Exercise objective —
Output the data below exactly, images excluded.

Object state change records —
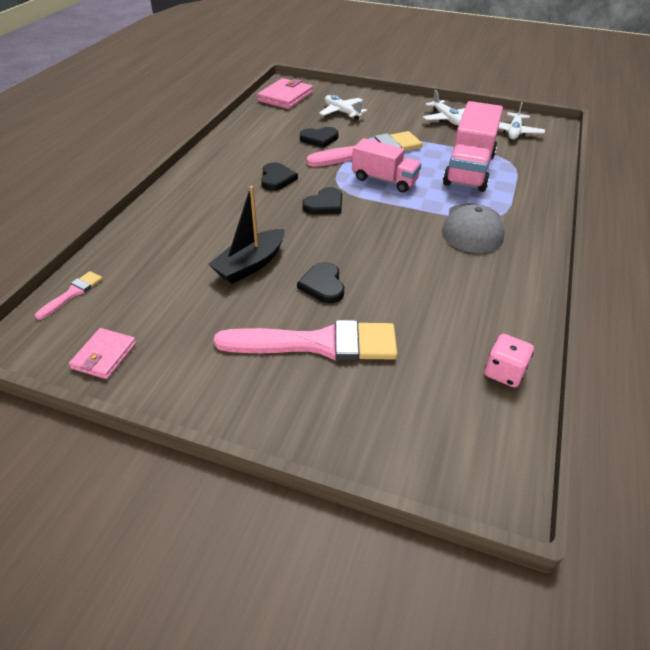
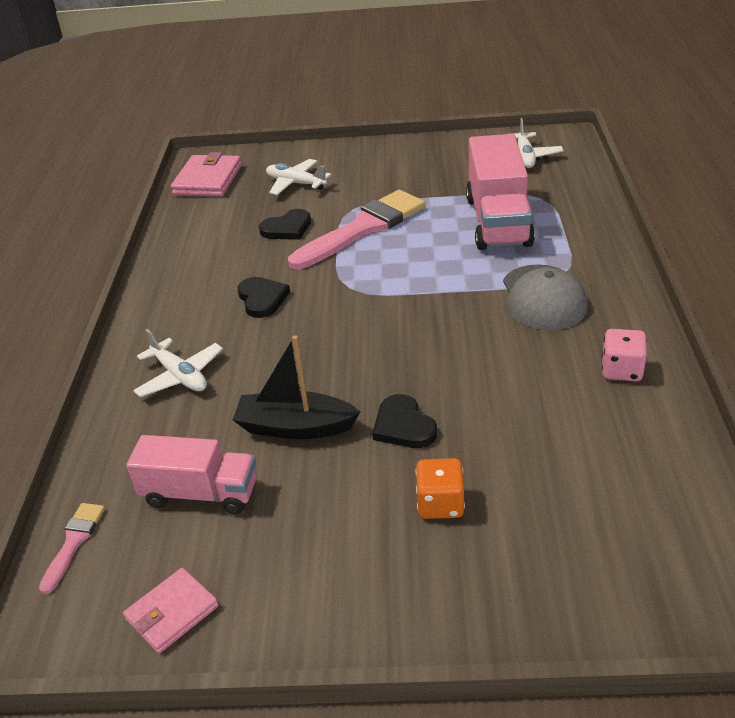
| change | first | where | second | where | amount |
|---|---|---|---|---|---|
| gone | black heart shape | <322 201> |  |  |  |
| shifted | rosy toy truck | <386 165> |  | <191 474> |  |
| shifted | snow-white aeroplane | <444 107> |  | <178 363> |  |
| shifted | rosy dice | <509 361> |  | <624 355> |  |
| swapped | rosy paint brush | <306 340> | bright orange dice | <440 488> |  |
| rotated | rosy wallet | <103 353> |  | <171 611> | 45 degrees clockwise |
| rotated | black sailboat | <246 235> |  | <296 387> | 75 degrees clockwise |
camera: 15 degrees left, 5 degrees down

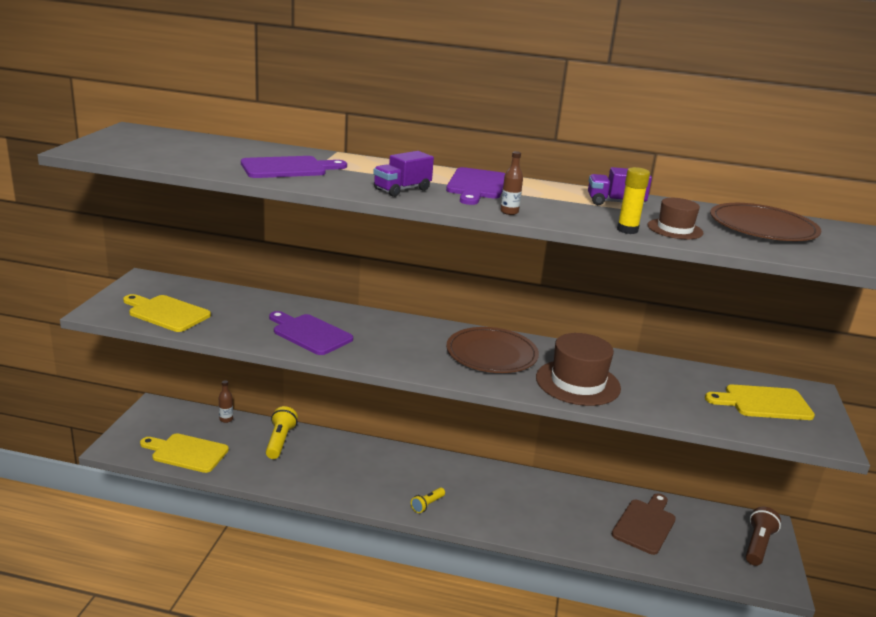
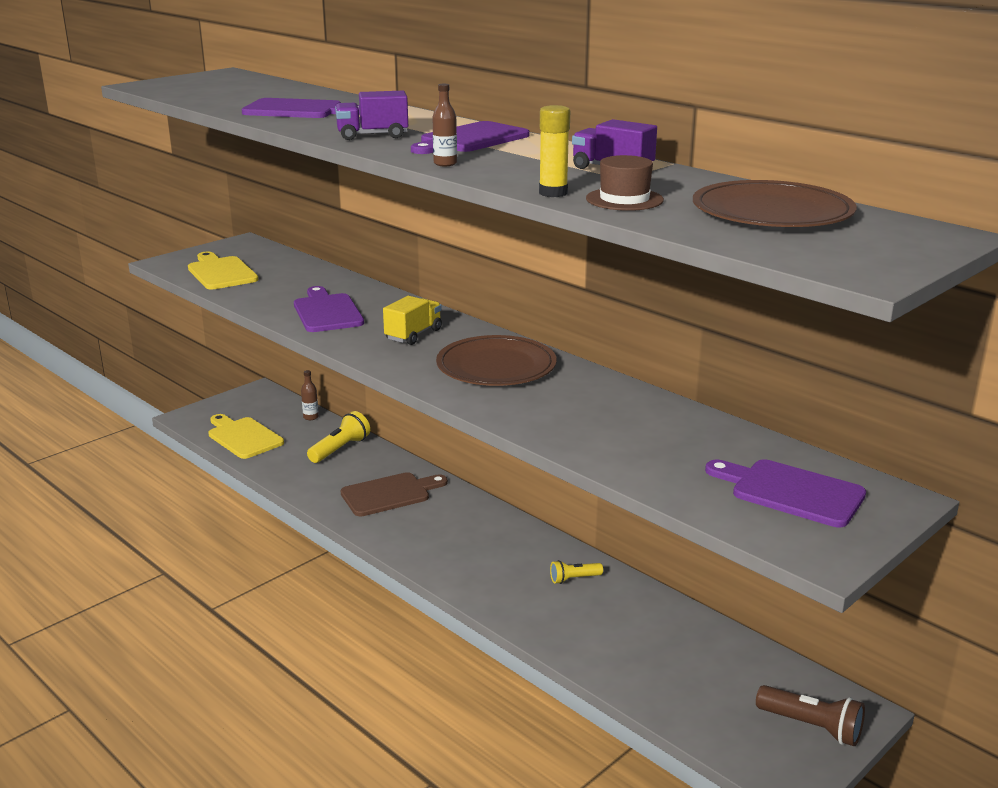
| change | first | where | second | where | amount |
|---|---|---|---|---|---|
| gone | brown tall hat | <578 369> |  |  |  |
| new |  |  | golden toy truck | <412 320> |  |
| shifted | golden torch | <428 500> |  | <576 572> |  |
| shifted | brown cutting board | <644 524> |  | <394 494> |  |
| repainted | golden cutting board | <760 402> | violet cutting board | <785 493> |  |
| rotated | brown torch | <763 536> |  | <810 716> | 60 degrees clockwise |
camera: 35 degrees right, 0 degrees up

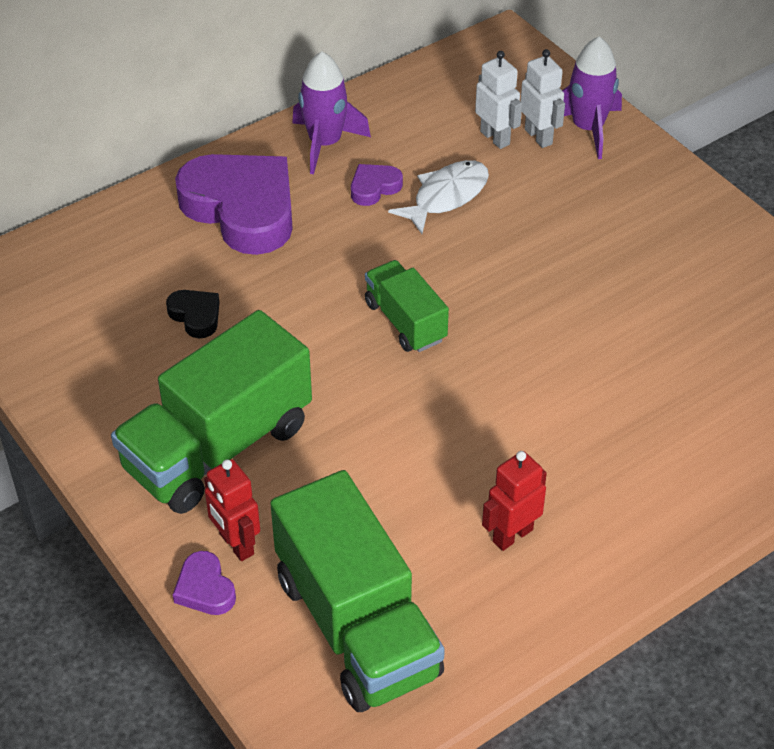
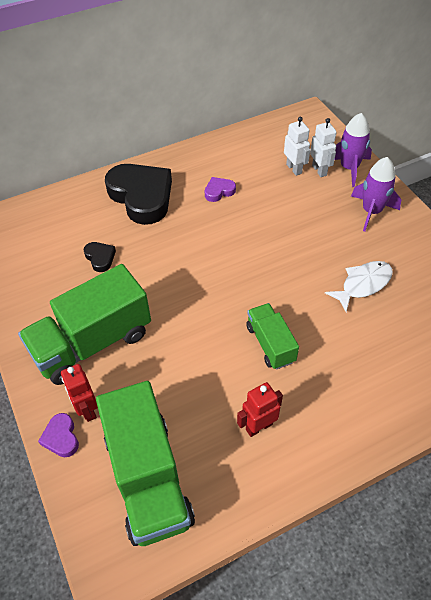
| change | first | where | second | where | amount |
|---|---|---|---|---|---|
| shifted | violet spaceship | <331 112> |  | <376 194> |  |
| shifted | leaf-green toy truck | <407 306> |  | <272 336> |  |
| shifted | snow-white fish figure | <438 197> |  | <359 286> |  |
| repainted | violet heart shape | <234 204> | black heart shape | <138 194> |  |
camera: 10 degrees right, 5 degrees up

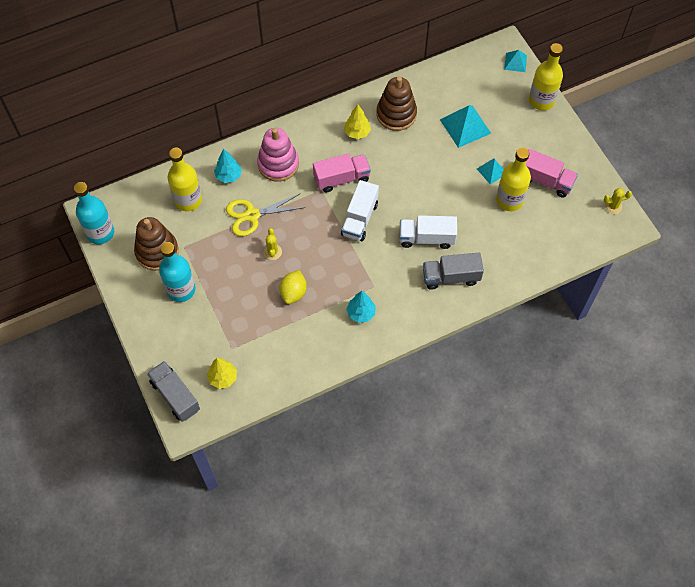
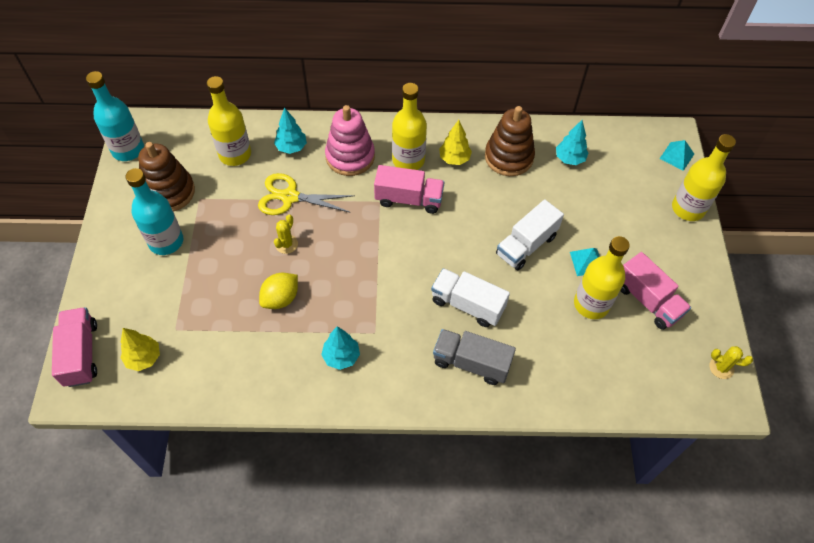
| change | first | where | second | where | amount |
|---|---|---|---|---|---|
| gone | teal pyramid shape | <465 126> |  |  |  |
| new |  |  | golden drink bottle | <409 126> |  |
| new |  |  | teal toy tree | <572 142> |  |
| shifted | snow-white toy truck | <360 210> |  | <530 234> |  |
| repainted | gray toy truck | <173 391> | rosy toy truck | <74 347> |  |
camera: 25 degrees right, 5 degrees down

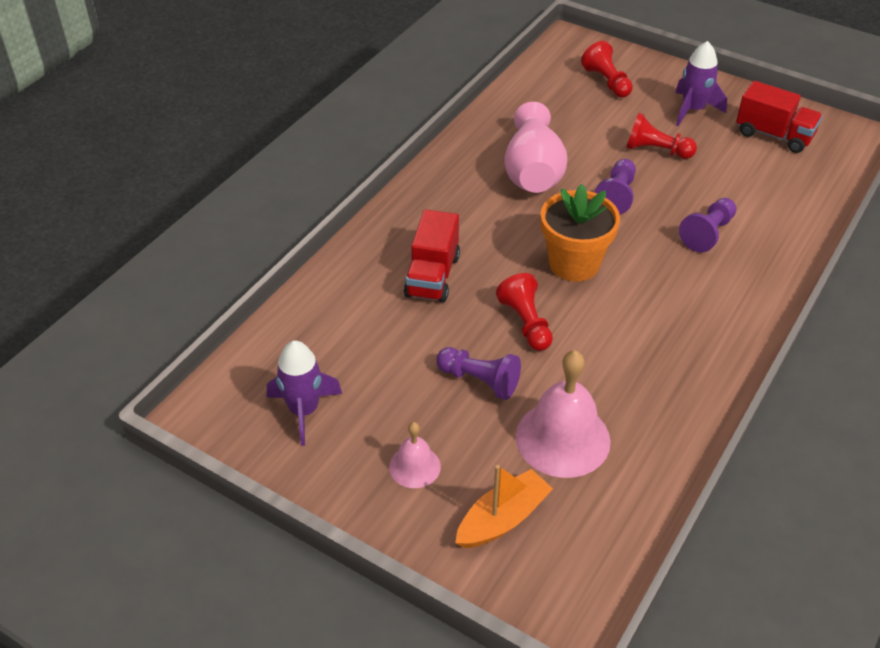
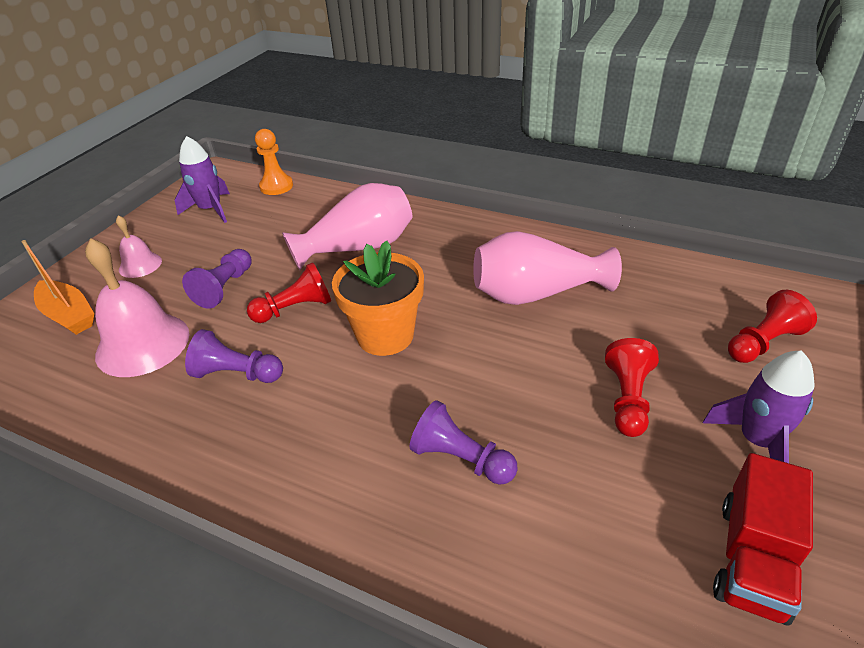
| change | first | where | second | where | amount |
|---|---|---|---|---|---|
| new |  |  | bright orange chess pawn | <274 162> |  |
| shifted | violet chess pawn | <615 187> |  | <234 356> |  |
| swapped | crimson toy truck | <432 255> | rosy vase | <347 226> |  |
camera: 85 degrees right, 5 degrees down

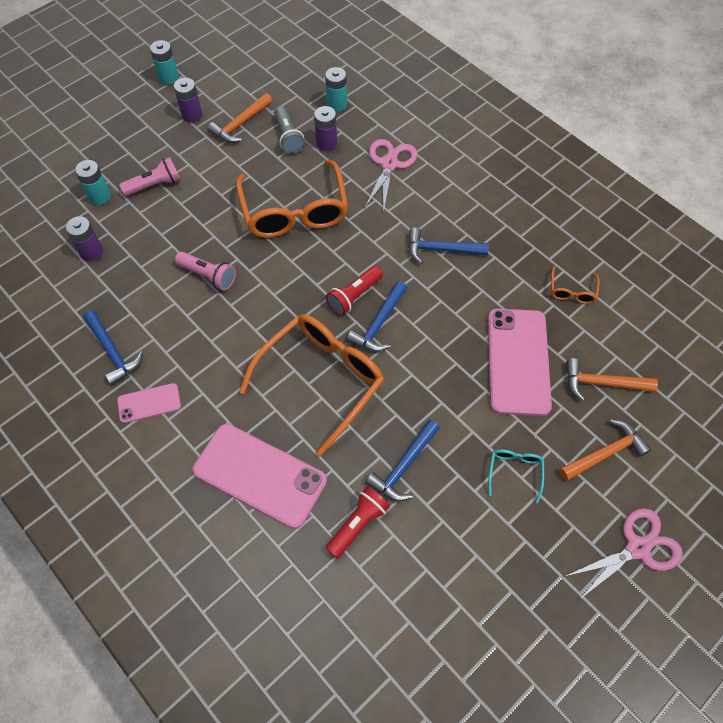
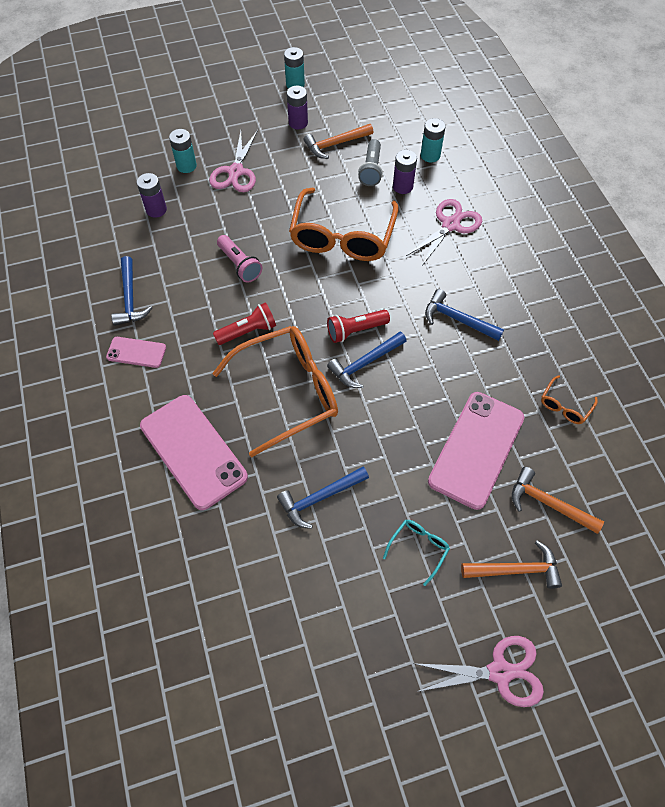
| change | first | where | second | where | amount |
|---|---|---|---|---|---|
| shifted | crimson torch | <358 522> |  | <244 323> |  |
| swapped | rosy torch | <149 176> | rosy shears | <233 161> |  |
camera: 25 degrees right, 0 degrees up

Worked solution —
| change | first | where | second | where | amount |
|---|---|---|---|---|---|
| gone | black heart shape | <322 201> |  |  |  |
| shifted | rosy toy truck | <386 165> |  | <191 474> |  |
| shifted | snow-white aeroplane | <444 107> |  | <178 363> |  |
| shifted | rosy dice | <509 361> |  | <624 355> |  |
| swapped | rosy paint brush | <306 340> | bright orange dice | <440 488> |  |
| rotated | rosy wallet | <103 353> |  | <171 611> | 45 degrees clockwise |
| rotated | black sailboat | <246 235> |  | <296 387> | 75 degrees clockwise |
camera: 15 degrees left, 5 degrees down

| change | first | where | second | where | amount |
|---|---|---|---|---|---|
| gone | brown tall hat | <578 369> |  |  |  |
| new |  |  | golden toy truck | <412 320> |  |
| shifted | golden torch | <428 500> |  | <576 572> |  |
| shifted | brown cutting board | <644 524> |  | <394 494> |  |
| repainted | golden cutting board | <760 402> | violet cutting board | <785 493> |  |
| rotated | brown torch | <763 536> |  | <810 716> | 60 degrees clockwise |
camera: 35 degrees right, 0 degrees up

| change | first | where | second | where | amount |
|---|---|---|---|---|---|
| shifted | violet spaceship | <331 112> |  | <376 194> |  |
| shifted | leaf-green toy truck | <407 306> |  | <272 336> |  |
| shifted | snow-white fish figure | <438 197> |  | <359 286> |  |
| repainted | violet heart shape | <234 204> | black heart shape | <138 194> |  |
camera: 10 degrees right, 5 degrees up

| change | first | where | second | where | amount |
|---|---|---|---|---|---|
| gone | teal pyramid shape | <465 126> |  |  |  |
| new |  |  | golden drink bottle | <409 126> |  |
| new |  |  | teal toy tree | <572 142> |  |
| shifted | snow-white toy truck | <360 210> |  | <530 234> |  |
| repainted | gray toy truck | <173 391> | rosy toy truck | <74 347> |  |
camera: 25 degrees right, 5 degrees down

| change | first | where | second | where | amount |
|---|---|---|---|---|---|
| new |  |  | bright orange chess pawn | <274 162> |  |
| shifted | violet chess pawn | <615 187> |  | <234 356> |  |
| swapped | crimson toy truck | <432 255> | rosy vase | <347 226> |  |
camera: 85 degrees right, 5 degrees down

| change | first | where | second | where | amount |
|---|---|---|---|---|---|
| shifted | crimson torch | <358 522> |  | <244 323> |  |
| swapped | rosy torch | <149 176> | rosy shears | <233 161> |  |
camera: 25 degrees right, 0 degrees up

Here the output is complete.